--- RECORDS FOR PROCESSING Enclosed Below ---

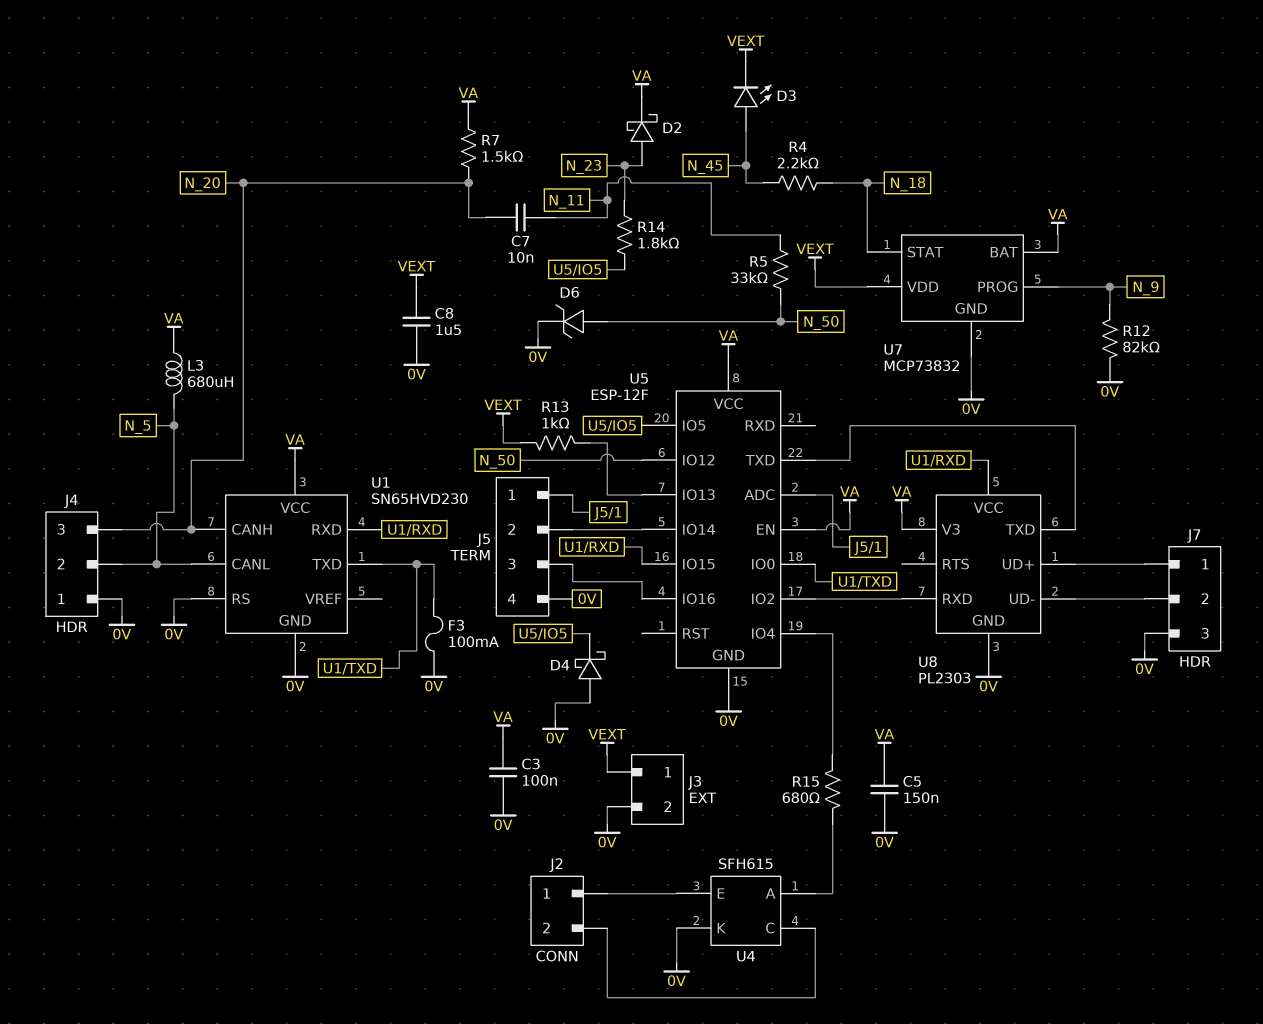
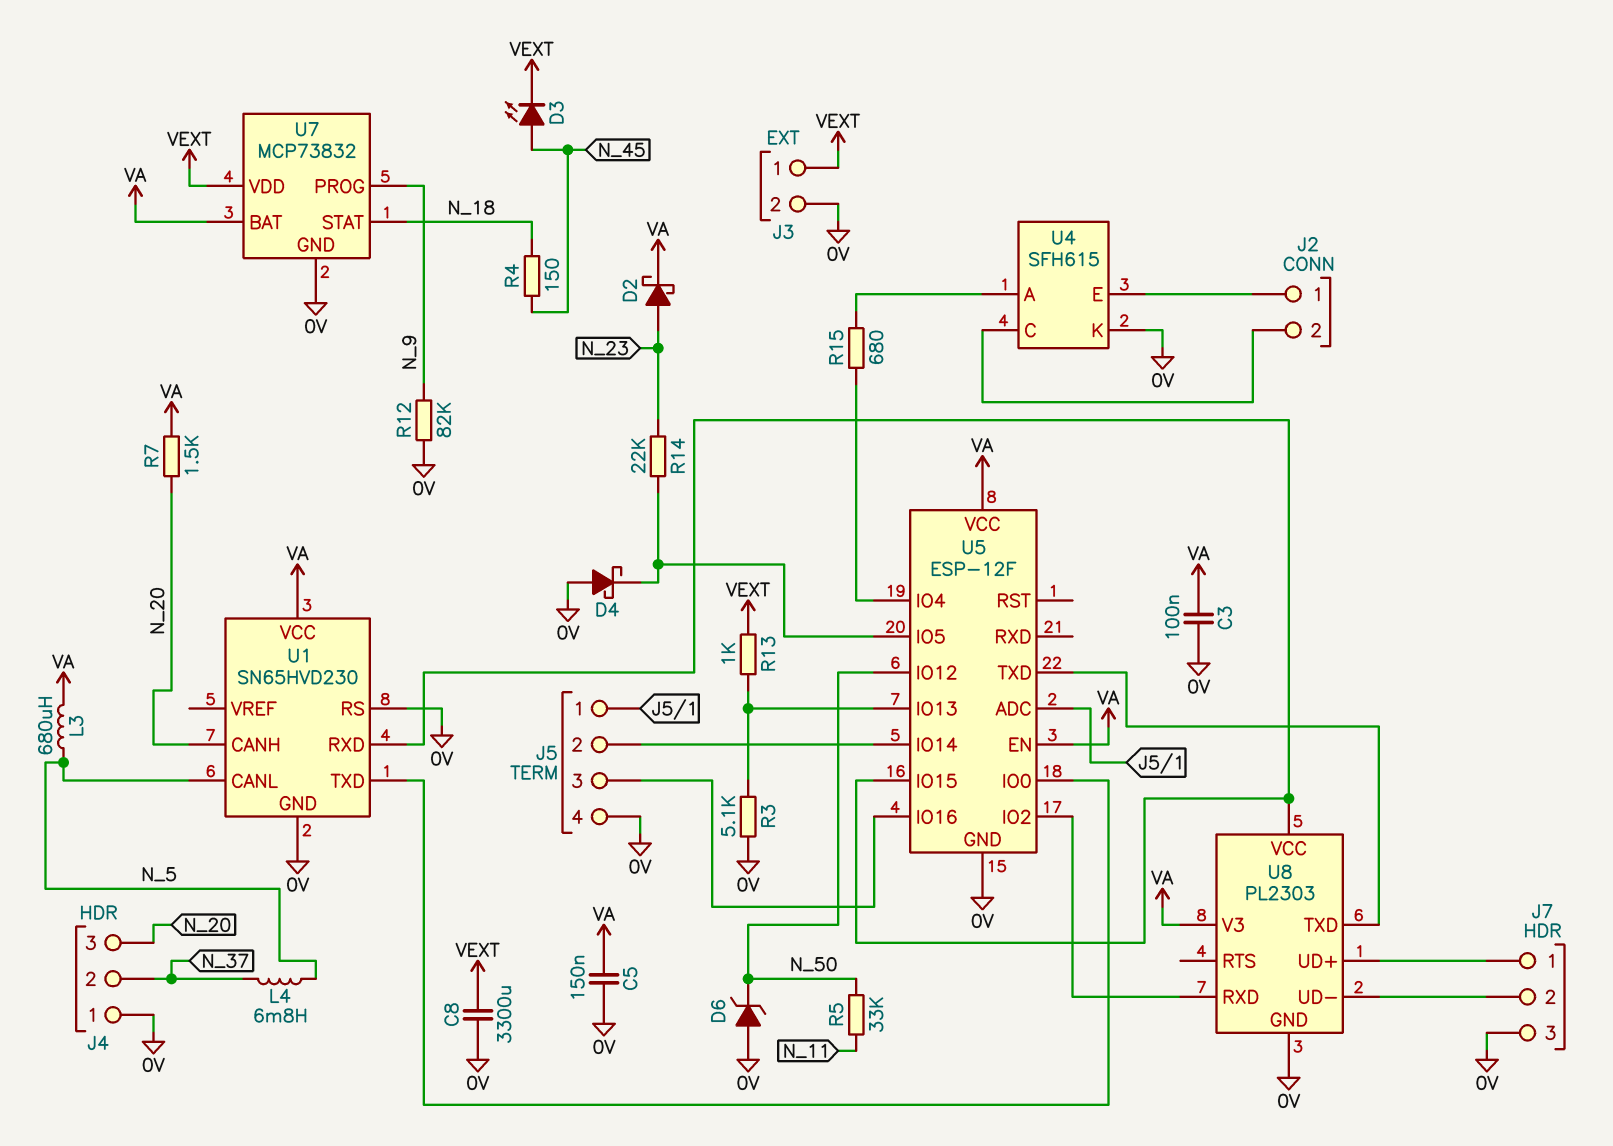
C7: 10nF (N_11, N_20) -> none
C8: 1.5uF (0V, VEXT) -> 3300uF (0V, VEXT)
D6: zener (A N_50, K 0V) -> zener (A 0V, K N_50)
F3: 100mA (0V, U1/TXD) -> none
J4 pin 2: N_5 -> N_37
L4: none -> 6.8mH (N_5, N_37)
R3: none -> 5.1k (0V, U5/IO13)
R4: 2.2k (N_18, N_45) -> 150 (N_18, N_45)
R14: 1.8k (N_23, U5/IO5) -> 22k (N_23, U5/IO5)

--- End of Enclosed RECORDS FOR PROCESSING ---

**WORK ORDER**
Reproduce exactly the lines from the one with "J4 pin 2: N_5 -> N_37" through the end of the entries above, both ends included.

**SOLUTION TO THIS TASK**
J4 pin 2: N_5 -> N_37
L4: none -> 6.8mH (N_5, N_37)
R3: none -> 5.1k (0V, U5/IO13)
R4: 2.2k (N_18, N_45) -> 150 (N_18, N_45)
R14: 1.8k (N_23, U5/IO5) -> 22k (N_23, U5/IO5)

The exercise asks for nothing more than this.